— Begin Records provided —
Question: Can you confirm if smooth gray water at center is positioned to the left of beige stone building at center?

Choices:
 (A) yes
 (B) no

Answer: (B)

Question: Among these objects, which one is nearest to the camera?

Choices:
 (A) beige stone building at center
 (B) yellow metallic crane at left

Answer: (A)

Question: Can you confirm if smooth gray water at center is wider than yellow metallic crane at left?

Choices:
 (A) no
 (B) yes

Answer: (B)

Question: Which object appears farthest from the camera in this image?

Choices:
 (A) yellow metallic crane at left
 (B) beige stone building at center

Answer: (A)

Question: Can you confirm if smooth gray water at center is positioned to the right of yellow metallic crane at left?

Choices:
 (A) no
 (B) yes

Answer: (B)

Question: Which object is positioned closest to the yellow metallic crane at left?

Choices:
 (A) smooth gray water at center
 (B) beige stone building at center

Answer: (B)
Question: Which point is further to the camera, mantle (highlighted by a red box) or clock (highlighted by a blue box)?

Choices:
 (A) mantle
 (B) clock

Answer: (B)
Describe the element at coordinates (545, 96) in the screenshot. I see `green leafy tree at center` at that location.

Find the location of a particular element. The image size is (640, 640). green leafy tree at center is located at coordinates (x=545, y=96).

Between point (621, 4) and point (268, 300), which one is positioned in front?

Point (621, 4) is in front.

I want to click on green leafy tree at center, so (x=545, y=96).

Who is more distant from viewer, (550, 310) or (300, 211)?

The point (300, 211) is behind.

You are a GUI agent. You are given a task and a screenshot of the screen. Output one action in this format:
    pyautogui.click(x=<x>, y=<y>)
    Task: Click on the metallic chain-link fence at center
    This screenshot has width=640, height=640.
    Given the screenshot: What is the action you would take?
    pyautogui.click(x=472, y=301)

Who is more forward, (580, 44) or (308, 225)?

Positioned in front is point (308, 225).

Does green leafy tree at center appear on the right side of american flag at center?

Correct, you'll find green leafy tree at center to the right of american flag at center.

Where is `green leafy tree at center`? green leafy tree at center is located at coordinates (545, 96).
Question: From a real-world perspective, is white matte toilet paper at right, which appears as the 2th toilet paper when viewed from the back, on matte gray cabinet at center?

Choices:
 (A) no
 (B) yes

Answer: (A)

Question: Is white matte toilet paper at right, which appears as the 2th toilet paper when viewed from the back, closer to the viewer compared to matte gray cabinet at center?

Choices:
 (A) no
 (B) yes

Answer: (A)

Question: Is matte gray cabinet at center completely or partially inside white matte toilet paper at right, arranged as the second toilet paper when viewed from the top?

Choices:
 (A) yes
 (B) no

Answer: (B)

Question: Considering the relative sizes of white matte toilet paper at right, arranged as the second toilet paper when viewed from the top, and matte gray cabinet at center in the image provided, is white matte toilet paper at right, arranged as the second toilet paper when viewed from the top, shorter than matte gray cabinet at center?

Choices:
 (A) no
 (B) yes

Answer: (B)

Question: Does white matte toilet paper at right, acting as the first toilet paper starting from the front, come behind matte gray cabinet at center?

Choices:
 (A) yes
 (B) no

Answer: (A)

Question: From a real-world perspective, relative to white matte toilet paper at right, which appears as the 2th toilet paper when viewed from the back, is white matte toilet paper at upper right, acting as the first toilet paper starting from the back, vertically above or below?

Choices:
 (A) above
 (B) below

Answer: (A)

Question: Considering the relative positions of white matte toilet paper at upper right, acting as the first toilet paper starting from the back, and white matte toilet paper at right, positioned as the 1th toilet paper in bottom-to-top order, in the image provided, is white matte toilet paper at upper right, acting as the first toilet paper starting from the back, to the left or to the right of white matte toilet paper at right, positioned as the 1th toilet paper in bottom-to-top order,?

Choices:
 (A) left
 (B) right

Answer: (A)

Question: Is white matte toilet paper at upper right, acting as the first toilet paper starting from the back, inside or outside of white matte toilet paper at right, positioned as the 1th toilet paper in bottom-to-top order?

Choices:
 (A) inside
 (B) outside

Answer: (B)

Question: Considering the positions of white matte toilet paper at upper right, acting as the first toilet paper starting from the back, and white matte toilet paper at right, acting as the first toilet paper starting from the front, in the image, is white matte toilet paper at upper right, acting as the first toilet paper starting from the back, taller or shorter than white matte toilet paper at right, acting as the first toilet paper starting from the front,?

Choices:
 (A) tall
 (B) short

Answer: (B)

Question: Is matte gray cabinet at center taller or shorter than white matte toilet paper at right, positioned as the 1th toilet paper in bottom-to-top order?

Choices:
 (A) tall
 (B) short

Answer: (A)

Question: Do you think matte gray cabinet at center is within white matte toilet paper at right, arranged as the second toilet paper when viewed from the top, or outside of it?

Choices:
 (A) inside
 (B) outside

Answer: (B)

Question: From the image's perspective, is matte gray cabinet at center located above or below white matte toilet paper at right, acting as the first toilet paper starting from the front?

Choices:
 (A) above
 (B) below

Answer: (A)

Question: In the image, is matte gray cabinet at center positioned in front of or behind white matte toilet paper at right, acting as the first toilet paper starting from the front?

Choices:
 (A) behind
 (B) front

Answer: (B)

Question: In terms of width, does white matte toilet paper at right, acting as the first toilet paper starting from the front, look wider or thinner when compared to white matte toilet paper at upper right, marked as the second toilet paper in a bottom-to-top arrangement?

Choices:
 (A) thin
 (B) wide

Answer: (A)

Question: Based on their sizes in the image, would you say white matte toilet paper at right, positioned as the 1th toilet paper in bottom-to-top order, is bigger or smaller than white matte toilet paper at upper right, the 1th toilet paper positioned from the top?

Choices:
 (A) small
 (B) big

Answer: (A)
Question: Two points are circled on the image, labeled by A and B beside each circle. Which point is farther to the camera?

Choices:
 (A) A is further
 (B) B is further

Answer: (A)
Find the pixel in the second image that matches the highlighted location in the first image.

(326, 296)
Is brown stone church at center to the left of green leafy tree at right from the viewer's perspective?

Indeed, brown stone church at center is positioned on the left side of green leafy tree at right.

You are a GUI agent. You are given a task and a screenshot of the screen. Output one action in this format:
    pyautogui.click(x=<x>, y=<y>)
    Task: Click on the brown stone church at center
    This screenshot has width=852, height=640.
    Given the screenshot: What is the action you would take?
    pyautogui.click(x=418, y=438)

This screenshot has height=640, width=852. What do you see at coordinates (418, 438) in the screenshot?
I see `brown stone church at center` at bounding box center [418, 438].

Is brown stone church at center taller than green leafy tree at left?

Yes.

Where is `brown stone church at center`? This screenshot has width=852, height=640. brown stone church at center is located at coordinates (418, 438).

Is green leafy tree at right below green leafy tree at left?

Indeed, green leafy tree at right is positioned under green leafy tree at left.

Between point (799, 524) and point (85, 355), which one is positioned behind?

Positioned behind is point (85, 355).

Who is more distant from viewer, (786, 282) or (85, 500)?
— End Records provided —
Reproduce the records above word for word, from start to finish.

## Solution to the exercise
Question: Can you confirm if smooth gray water at center is positioned to the left of beige stone building at center?

Choices:
 (A) yes
 (B) no

Answer: (B)

Question: Among these objects, which one is nearest to the camera?

Choices:
 (A) beige stone building at center
 (B) yellow metallic crane at left

Answer: (A)

Question: Can you confirm if smooth gray water at center is wider than yellow metallic crane at left?

Choices:
 (A) no
 (B) yes

Answer: (B)

Question: Which object appears farthest from the camera in this image?

Choices:
 (A) yellow metallic crane at left
 (B) beige stone building at center

Answer: (A)

Question: Can you confirm if smooth gray water at center is positioned to the right of yellow metallic crane at left?

Choices:
 (A) no
 (B) yes

Answer: (B)

Question: Which object is positioned closest to the yellow metallic crane at left?

Choices:
 (A) smooth gray water at center
 (B) beige stone building at center

Answer: (B)
Question: Which point is further to the camera, mantle (highlighted by a red box) or clock (highlighted by a blue box)?

Choices:
 (A) mantle
 (B) clock

Answer: (B)
Describe the element at coordinates (545, 96) in the screenshot. I see `green leafy tree at center` at that location.

Find the location of a particular element. The image size is (640, 640). green leafy tree at center is located at coordinates (x=545, y=96).

Between point (621, 4) and point (268, 300), which one is positioned in front?

Point (621, 4) is in front.

I want to click on green leafy tree at center, so (x=545, y=96).

Who is more distant from viewer, (550, 310) or (300, 211)?

The point (300, 211) is behind.

You are a GUI agent. You are given a task and a screenshot of the screen. Output one action in this format:
    pyautogui.click(x=<x>, y=<y>)
    Task: Click on the metallic chain-link fence at center
    This screenshot has width=640, height=640.
    Given the screenshot: What is the action you would take?
    pyautogui.click(x=472, y=301)

Who is more forward, (580, 44) or (308, 225)?

Positioned in front is point (308, 225).

Does green leafy tree at center appear on the right side of american flag at center?

Correct, you'll find green leafy tree at center to the right of american flag at center.

Where is `green leafy tree at center`? green leafy tree at center is located at coordinates (545, 96).
Question: From a real-world perspective, is white matte toilet paper at right, which appears as the 2th toilet paper when viewed from the back, on matte gray cabinet at center?

Choices:
 (A) no
 (B) yes

Answer: (A)

Question: Is white matte toilet paper at right, which appears as the 2th toilet paper when viewed from the back, closer to the viewer compared to matte gray cabinet at center?

Choices:
 (A) no
 (B) yes

Answer: (A)

Question: Is matte gray cabinet at center completely or partially inside white matte toilet paper at right, arranged as the second toilet paper when viewed from the top?

Choices:
 (A) yes
 (B) no

Answer: (B)

Question: Considering the relative sizes of white matte toilet paper at right, arranged as the second toilet paper when viewed from the top, and matte gray cabinet at center in the image provided, is white matte toilet paper at right, arranged as the second toilet paper when viewed from the top, shorter than matte gray cabinet at center?

Choices:
 (A) no
 (B) yes

Answer: (B)

Question: Does white matte toilet paper at right, acting as the first toilet paper starting from the front, come behind matte gray cabinet at center?

Choices:
 (A) yes
 (B) no

Answer: (A)

Question: From a real-world perspective, relative to white matte toilet paper at right, which appears as the 2th toilet paper when viewed from the back, is white matte toilet paper at upper right, acting as the first toilet paper starting from the back, vertically above or below?

Choices:
 (A) above
 (B) below

Answer: (A)

Question: Considering the relative positions of white matte toilet paper at upper right, acting as the first toilet paper starting from the back, and white matte toilet paper at right, positioned as the 1th toilet paper in bottom-to-top order, in the image provided, is white matte toilet paper at upper right, acting as the first toilet paper starting from the back, to the left or to the right of white matte toilet paper at right, positioned as the 1th toilet paper in bottom-to-top order,?

Choices:
 (A) left
 (B) right

Answer: (A)

Question: Is white matte toilet paper at upper right, acting as the first toilet paper starting from the back, inside or outside of white matte toilet paper at right, positioned as the 1th toilet paper in bottom-to-top order?

Choices:
 (A) inside
 (B) outside

Answer: (B)

Question: Considering the positions of white matte toilet paper at upper right, acting as the first toilet paper starting from the back, and white matte toilet paper at right, acting as the first toilet paper starting from the front, in the image, is white matte toilet paper at upper right, acting as the first toilet paper starting from the back, taller or shorter than white matte toilet paper at right, acting as the first toilet paper starting from the front,?

Choices:
 (A) tall
 (B) short

Answer: (B)

Question: Is matte gray cabinet at center taller or shorter than white matte toilet paper at right, positioned as the 1th toilet paper in bottom-to-top order?

Choices:
 (A) tall
 (B) short

Answer: (A)

Question: Do you think matte gray cabinet at center is within white matte toilet paper at right, arranged as the second toilet paper when viewed from the top, or outside of it?

Choices:
 (A) inside
 (B) outside

Answer: (B)

Question: From the image's perspective, is matte gray cabinet at center located above or below white matte toilet paper at right, acting as the first toilet paper starting from the front?

Choices:
 (A) above
 (B) below

Answer: (A)

Question: In the image, is matte gray cabinet at center positioned in front of or behind white matte toilet paper at right, acting as the first toilet paper starting from the front?

Choices:
 (A) behind
 (B) front

Answer: (B)

Question: In terms of width, does white matte toilet paper at right, acting as the first toilet paper starting from the front, look wider or thinner when compared to white matte toilet paper at upper right, marked as the second toilet paper in a bottom-to-top arrangement?

Choices:
 (A) thin
 (B) wide

Answer: (A)

Question: Based on their sizes in the image, would you say white matte toilet paper at right, positioned as the 1th toilet paper in bottom-to-top order, is bigger or smaller than white matte toilet paper at upper right, the 1th toilet paper positioned from the top?

Choices:
 (A) small
 (B) big

Answer: (A)
Question: Two points are circled on the image, labeled by A and B beside each circle. Which point is farther to the camera?

Choices:
 (A) A is further
 (B) B is further

Answer: (A)
Find the pixel in the second image that matches the highlighted location in the first image.

(326, 296)
Is brown stone church at center to the left of green leafy tree at right from the viewer's perspective?

Indeed, brown stone church at center is positioned on the left side of green leafy tree at right.

You are a GUI agent. You are given a task and a screenshot of the screen. Output one action in this format:
    pyautogui.click(x=<x>, y=<y>)
    Task: Click on the brown stone church at center
    This screenshot has width=852, height=640.
    Given the screenshot: What is the action you would take?
    pyautogui.click(x=418, y=438)

This screenshot has height=640, width=852. What do you see at coordinates (418, 438) in the screenshot?
I see `brown stone church at center` at bounding box center [418, 438].

Is brown stone church at center taller than green leafy tree at left?

Yes.

Where is `brown stone church at center`? This screenshot has width=852, height=640. brown stone church at center is located at coordinates (418, 438).

Is green leafy tree at right below green leafy tree at left?

Indeed, green leafy tree at right is positioned under green leafy tree at left.

Between point (799, 524) and point (85, 355), which one is positioned behind?

Positioned behind is point (85, 355).

Who is more distant from viewer, (786, 282) or (85, 500)?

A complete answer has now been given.